WHAT NEEDS TO BE DONE: Reproduce the listing word for word, leaving every picture behind.

DATA PROVIDED:

━━━━━━

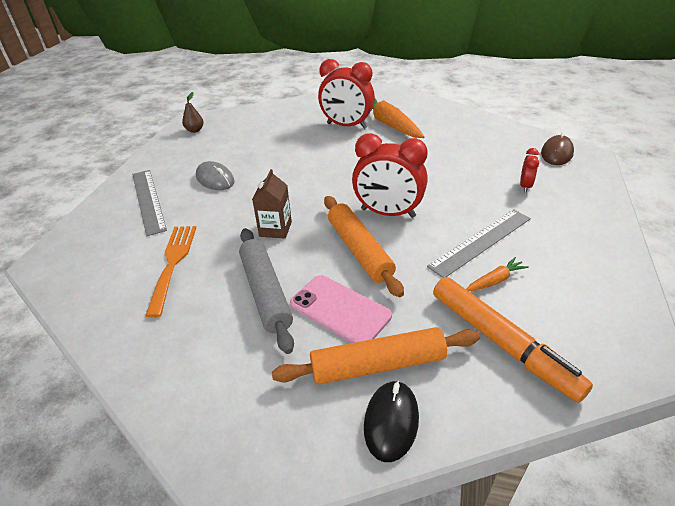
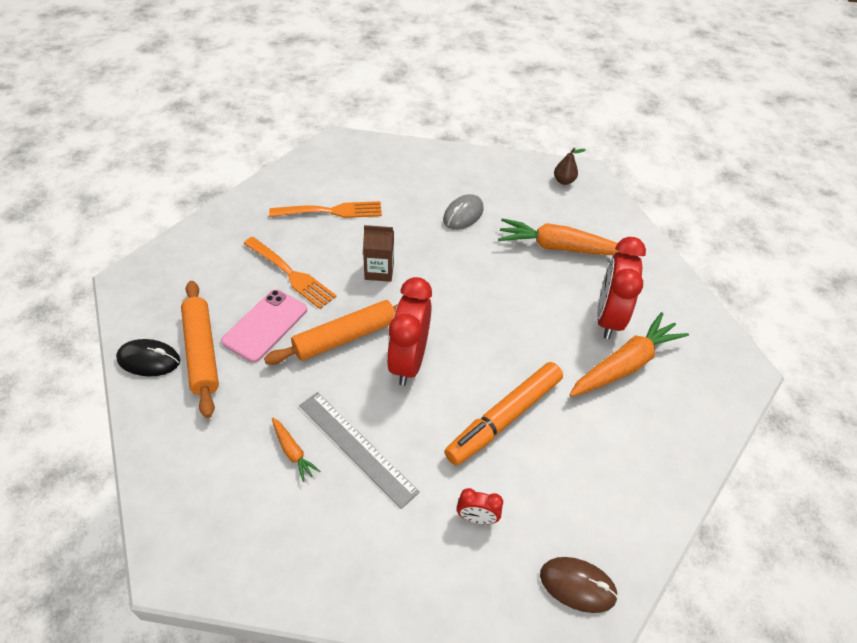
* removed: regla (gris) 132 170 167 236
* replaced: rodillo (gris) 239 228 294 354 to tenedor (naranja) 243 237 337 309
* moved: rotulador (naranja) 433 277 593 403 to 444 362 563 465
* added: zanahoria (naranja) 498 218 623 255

━━━━━━

WRITTEN SOLUTION:
* removed: regla (gris) 132 170 167 236
* replaced: rodillo (gris) 239 228 294 354 to tenedor (naranja) 243 237 337 309
* moved: rotulador (naranja) 433 277 593 403 to 444 362 563 465
* added: zanahoria (naranja) 498 218 623 255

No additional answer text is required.